The data Start Marker

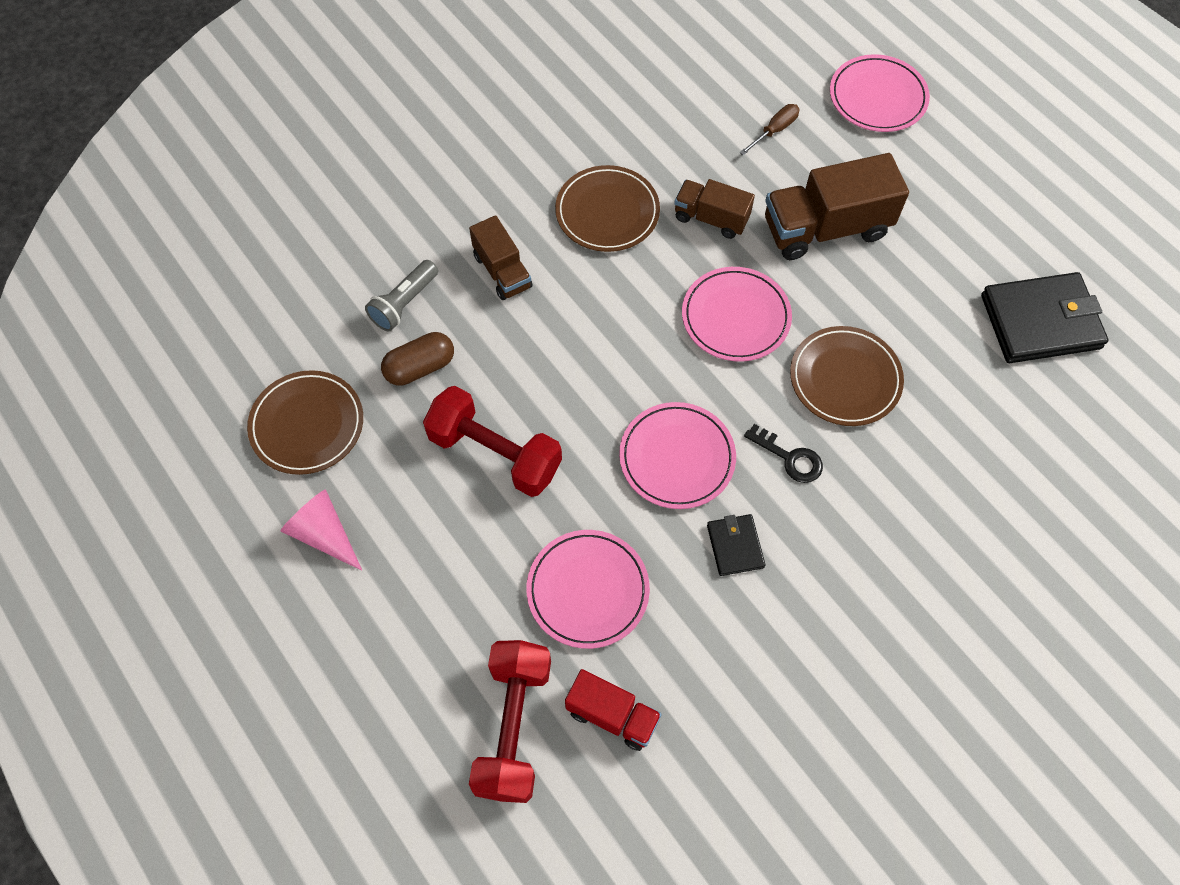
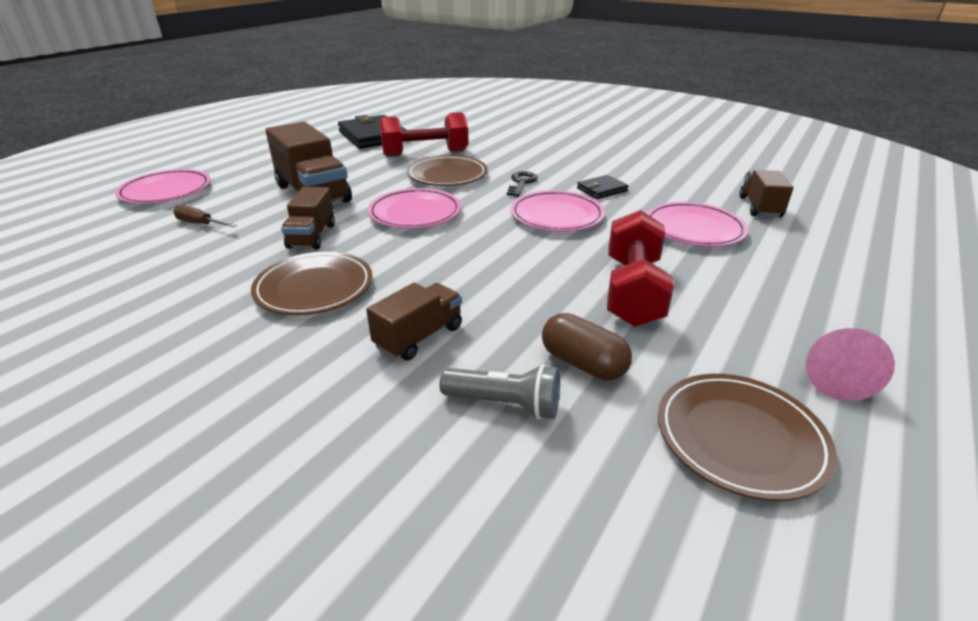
camera: 110 degrees left, 30 degrees down
red dumbbell [469,640,551,803] -> red dumbbell moved to [380,112,469,157]
red truck [565,669,662,751] -> brown truck [739,170,794,218]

The data End Marker

→ **Problem**
Exact copy, pictures removed: set down the whole listing above.

→ **Your solution**
camera: 110 degrees left, 30 degrees down
red dumbbell [469,640,551,803] -> red dumbbell moved to [380,112,469,157]
red truck [565,669,662,751] -> brown truck [739,170,794,218]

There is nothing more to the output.